> [WORK REQUIRED]
Every record here must be set down once more, precisely as it reads.
□ □ □
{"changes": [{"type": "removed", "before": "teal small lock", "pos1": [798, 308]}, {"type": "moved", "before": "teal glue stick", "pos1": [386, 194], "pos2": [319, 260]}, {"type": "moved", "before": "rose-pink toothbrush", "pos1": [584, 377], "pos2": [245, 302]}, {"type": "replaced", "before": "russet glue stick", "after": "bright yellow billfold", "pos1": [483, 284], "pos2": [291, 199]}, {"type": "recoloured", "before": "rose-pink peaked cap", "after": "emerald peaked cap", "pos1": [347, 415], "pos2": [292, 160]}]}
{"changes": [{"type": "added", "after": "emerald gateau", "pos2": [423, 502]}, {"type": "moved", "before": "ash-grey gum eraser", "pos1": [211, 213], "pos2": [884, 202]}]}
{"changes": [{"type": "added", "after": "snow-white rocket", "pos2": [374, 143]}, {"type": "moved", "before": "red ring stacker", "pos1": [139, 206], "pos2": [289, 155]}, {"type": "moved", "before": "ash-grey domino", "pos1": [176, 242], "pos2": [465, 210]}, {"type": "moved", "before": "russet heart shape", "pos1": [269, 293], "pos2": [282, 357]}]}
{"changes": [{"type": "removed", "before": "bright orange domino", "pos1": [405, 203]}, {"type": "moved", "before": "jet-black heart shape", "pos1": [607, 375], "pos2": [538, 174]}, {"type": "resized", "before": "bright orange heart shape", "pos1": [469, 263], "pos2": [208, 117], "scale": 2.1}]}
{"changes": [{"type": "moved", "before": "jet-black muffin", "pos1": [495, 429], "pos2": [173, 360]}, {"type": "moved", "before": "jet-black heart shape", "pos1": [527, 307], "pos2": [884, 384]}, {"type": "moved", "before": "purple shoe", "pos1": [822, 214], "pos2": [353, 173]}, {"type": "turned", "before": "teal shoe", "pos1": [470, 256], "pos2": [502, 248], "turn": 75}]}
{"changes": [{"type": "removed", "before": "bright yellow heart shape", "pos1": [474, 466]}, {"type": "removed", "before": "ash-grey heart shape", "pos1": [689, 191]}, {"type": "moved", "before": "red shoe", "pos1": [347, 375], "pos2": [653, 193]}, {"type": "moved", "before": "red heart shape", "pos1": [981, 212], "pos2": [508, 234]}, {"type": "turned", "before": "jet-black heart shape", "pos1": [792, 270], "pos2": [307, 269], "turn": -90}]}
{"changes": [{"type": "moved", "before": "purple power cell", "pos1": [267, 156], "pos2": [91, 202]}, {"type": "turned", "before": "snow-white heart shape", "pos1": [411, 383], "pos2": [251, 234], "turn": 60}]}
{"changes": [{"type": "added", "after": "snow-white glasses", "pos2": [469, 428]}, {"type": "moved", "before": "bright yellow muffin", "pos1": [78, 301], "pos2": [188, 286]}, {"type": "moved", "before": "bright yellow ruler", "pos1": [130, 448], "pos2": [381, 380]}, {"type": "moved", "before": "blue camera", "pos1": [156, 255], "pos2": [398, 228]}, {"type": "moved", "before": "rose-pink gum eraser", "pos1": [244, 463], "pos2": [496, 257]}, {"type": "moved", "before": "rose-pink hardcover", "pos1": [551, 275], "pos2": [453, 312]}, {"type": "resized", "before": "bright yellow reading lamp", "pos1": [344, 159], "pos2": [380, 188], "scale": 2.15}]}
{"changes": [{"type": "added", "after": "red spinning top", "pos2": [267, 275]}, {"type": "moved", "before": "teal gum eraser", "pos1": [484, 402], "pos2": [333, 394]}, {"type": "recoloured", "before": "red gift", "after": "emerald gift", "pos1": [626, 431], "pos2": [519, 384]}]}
□ □ □
> [FINISHED EXERCISE]
{"changes": [{"type": "removed", "before": "teal small lock", "pos1": [798, 308]}, {"type": "moved", "before": "teal glue stick", "pos1": [386, 194], "pos2": [319, 260]}, {"type": "moved", "before": "rose-pink toothbrush", "pos1": [584, 377], "pos2": [245, 302]}, {"type": "replaced", "before": "russet glue stick", "after": "bright yellow billfold", "pos1": [483, 284], "pos2": [291, 199]}, {"type": "recoloured", "before": "rose-pink peaked cap", "after": "emerald peaked cap", "pos1": [347, 415], "pos2": [292, 160]}]}
{"changes": [{"type": "added", "after": "emerald gateau", "pos2": [423, 502]}, {"type": "moved", "before": "ash-grey gum eraser", "pos1": [211, 213], "pos2": [884, 202]}]}
{"changes": [{"type": "added", "after": "snow-white rocket", "pos2": [374, 143]}, {"type": "moved", "before": "red ring stacker", "pos1": [139, 206], "pos2": [289, 155]}, {"type": "moved", "before": "ash-grey domino", "pos1": [176, 242], "pos2": [465, 210]}, {"type": "moved", "before": "russet heart shape", "pos1": [269, 293], "pos2": [282, 357]}]}
{"changes": [{"type": "removed", "before": "bright orange domino", "pos1": [405, 203]}, {"type": "moved", "before": "jet-black heart shape", "pos1": [607, 375], "pos2": [538, 174]}, {"type": "resized", "before": "bright orange heart shape", "pos1": [469, 263], "pos2": [208, 117], "scale": 2.1}]}
{"changes": [{"type": "moved", "before": "jet-black muffin", "pos1": [495, 429], "pos2": [173, 360]}, {"type": "moved", "before": "jet-black heart shape", "pos1": [527, 307], "pos2": [884, 384]}, {"type": "moved", "before": "purple shoe", "pos1": [822, 214], "pos2": [353, 173]}, {"type": "turned", "before": "teal shoe", "pos1": [470, 256], "pos2": [502, 248], "turn": 75}]}
{"changes": [{"type": "removed", "before": "bright yellow heart shape", "pos1": [474, 466]}, {"type": "removed", "before": "ash-grey heart shape", "pos1": [689, 191]}, {"type": "moved", "before": "red shoe", "pos1": [347, 375], "pos2": [653, 193]}, {"type": "moved", "before": "red heart shape", "pos1": [981, 212], "pos2": [508, 234]}, {"type": "turned", "before": "jet-black heart shape", "pos1": [792, 270], "pos2": [307, 269], "turn": -90}]}
{"changes": [{"type": "moved", "before": "purple power cell", "pos1": [267, 156], "pos2": [91, 202]}, {"type": "turned", "before": "snow-white heart shape", "pos1": [411, 383], "pos2": [251, 234], "turn": 60}]}
{"changes": [{"type": "added", "after": "snow-white glasses", "pos2": [469, 428]}, {"type": "moved", "before": "bright yellow muffin", "pos1": [78, 301], "pos2": [188, 286]}, {"type": "moved", "before": "bright yellow ruler", "pos1": [130, 448], "pos2": [381, 380]}, {"type": "moved", "before": "blue camera", "pos1": [156, 255], "pos2": [398, 228]}, {"type": "moved", "before": "rose-pink gum eraser", "pos1": [244, 463], "pos2": [496, 257]}, {"type": "moved", "before": "rose-pink hardcover", "pos1": [551, 275], "pos2": [453, 312]}, {"type": "resized", "before": "bright yellow reading lamp", "pos1": [344, 159], "pos2": [380, 188], "scale": 2.15}]}
{"changes": [{"type": "added", "after": "red spinning top", "pos2": [267, 275]}, {"type": "moved", "before": "teal gum eraser", "pos1": [484, 402], "pos2": [333, 394]}, {"type": "recoloured", "before": "red gift", "after": "emerald gift", "pos1": [626, 431], "pos2": [519, 384]}]}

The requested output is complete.